**Challenge:** Update the records from the start through the line containing "VLB: 12:29 -> 03:00", replacing "none" with "off" and leaving everything else as it is.

**Extracted material:**
━━━━━━━━━━━━━━━━
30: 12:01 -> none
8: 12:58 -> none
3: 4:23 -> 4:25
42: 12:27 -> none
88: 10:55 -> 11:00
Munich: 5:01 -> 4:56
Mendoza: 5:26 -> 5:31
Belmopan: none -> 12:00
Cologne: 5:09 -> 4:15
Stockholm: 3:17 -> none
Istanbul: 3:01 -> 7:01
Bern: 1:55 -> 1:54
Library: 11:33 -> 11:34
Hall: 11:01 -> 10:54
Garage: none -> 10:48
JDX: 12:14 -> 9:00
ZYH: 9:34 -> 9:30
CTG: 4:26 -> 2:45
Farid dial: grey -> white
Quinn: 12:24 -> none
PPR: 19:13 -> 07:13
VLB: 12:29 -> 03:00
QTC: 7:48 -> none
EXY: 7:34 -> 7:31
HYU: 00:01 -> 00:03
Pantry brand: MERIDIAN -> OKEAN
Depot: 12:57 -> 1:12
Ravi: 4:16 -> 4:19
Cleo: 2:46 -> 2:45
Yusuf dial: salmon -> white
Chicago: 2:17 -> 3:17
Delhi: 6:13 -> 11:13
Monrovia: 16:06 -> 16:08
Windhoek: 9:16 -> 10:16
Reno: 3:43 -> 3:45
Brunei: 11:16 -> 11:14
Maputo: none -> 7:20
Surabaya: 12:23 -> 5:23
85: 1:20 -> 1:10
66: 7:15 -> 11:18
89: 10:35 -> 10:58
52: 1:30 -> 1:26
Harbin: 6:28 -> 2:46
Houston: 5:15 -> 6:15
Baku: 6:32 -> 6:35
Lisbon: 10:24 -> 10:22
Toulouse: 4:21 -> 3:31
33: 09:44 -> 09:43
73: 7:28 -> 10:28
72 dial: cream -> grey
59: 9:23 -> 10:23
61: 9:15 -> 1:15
━━━━━━━━━━━━━━━━
**Solution for this task:**
30: 12:01 -> off
8: 12:58 -> off
3: 4:23 -> 4:25
42: 12:27 -> off
88: 10:55 -> 11:00
Munich: 5:01 -> 4:56
Mendoza: 5:26 -> 5:31
Belmopan: off -> 12:00
Cologne: 5:09 -> 4:15
Stockholm: 3:17 -> off
Istanbul: 3:01 -> 7:01
Bern: 1:55 -> 1:54
Library: 11:33 -> 11:34
Hall: 11:01 -> 10:54
Garage: off -> 10:48
JDX: 12:14 -> 9:00
ZYH: 9:34 -> 9:30
CTG: 4:26 -> 2:45
Farid dial: grey -> white
Quinn: 12:24 -> off
PPR: 19:13 -> 07:13
VLB: 12:29 -> 03:00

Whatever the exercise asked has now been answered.